SOURCE DATA >>
--- START ---
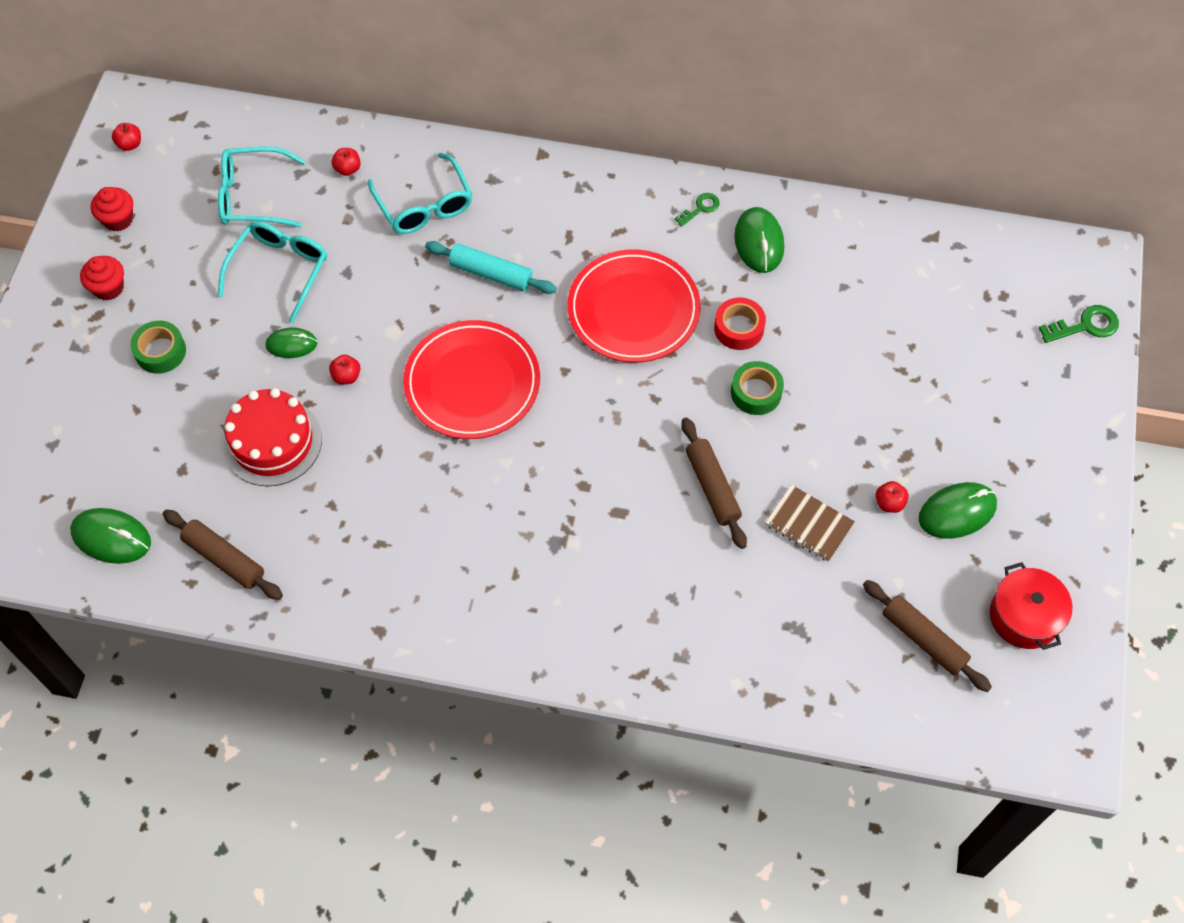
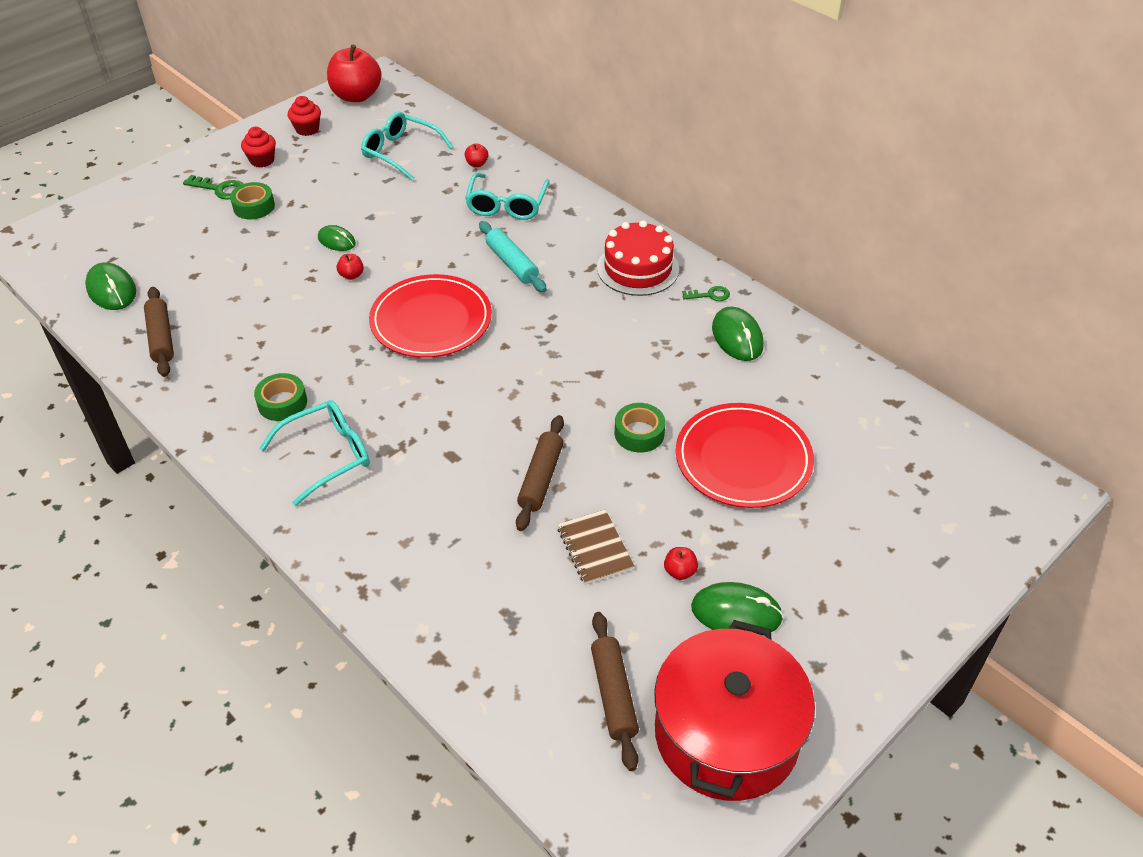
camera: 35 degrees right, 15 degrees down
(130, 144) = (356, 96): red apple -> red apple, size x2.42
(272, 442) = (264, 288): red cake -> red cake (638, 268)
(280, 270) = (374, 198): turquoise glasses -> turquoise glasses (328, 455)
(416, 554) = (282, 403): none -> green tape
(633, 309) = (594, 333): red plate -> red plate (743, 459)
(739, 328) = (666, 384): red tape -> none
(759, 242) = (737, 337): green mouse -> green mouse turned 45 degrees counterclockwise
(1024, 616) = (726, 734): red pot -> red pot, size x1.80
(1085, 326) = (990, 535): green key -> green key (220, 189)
--- END ---
--- START ---
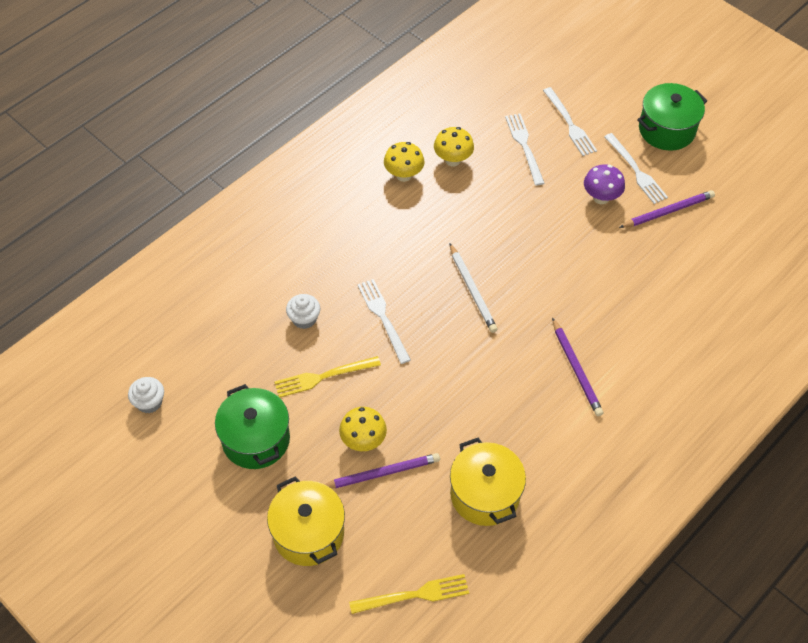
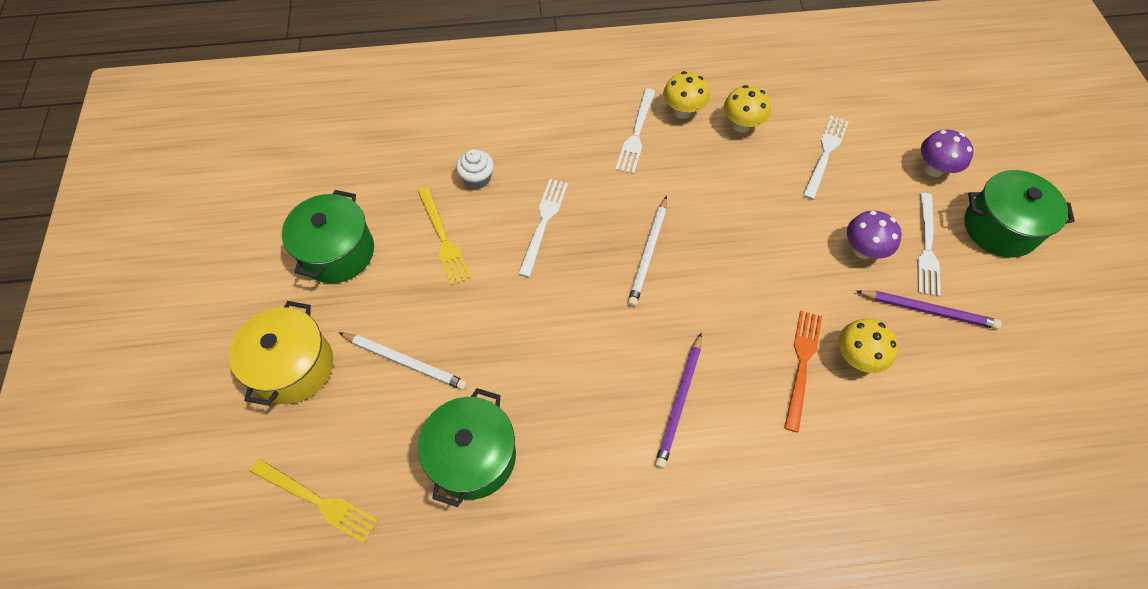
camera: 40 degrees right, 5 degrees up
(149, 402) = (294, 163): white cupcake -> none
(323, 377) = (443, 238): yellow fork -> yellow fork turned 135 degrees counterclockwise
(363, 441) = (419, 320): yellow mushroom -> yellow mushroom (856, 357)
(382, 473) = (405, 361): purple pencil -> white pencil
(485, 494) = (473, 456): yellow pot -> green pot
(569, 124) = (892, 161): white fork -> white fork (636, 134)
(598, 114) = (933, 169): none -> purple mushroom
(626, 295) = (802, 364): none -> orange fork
--- END ---
Go through the listing above and write out exactly the lines starting with the one holding "(633, 309) = (594, 333): red" and running through the one holding "(1085, 326) = (990, 535): green", ends included, and no others.

TASK RESULT >>
(633, 309) = (594, 333): red plate -> red plate (743, 459)
(739, 328) = (666, 384): red tape -> none
(759, 242) = (737, 337): green mouse -> green mouse turned 45 degrees counterclockwise
(1024, 616) = (726, 734): red pot -> red pot, size x1.80
(1085, 326) = (990, 535): green key -> green key (220, 189)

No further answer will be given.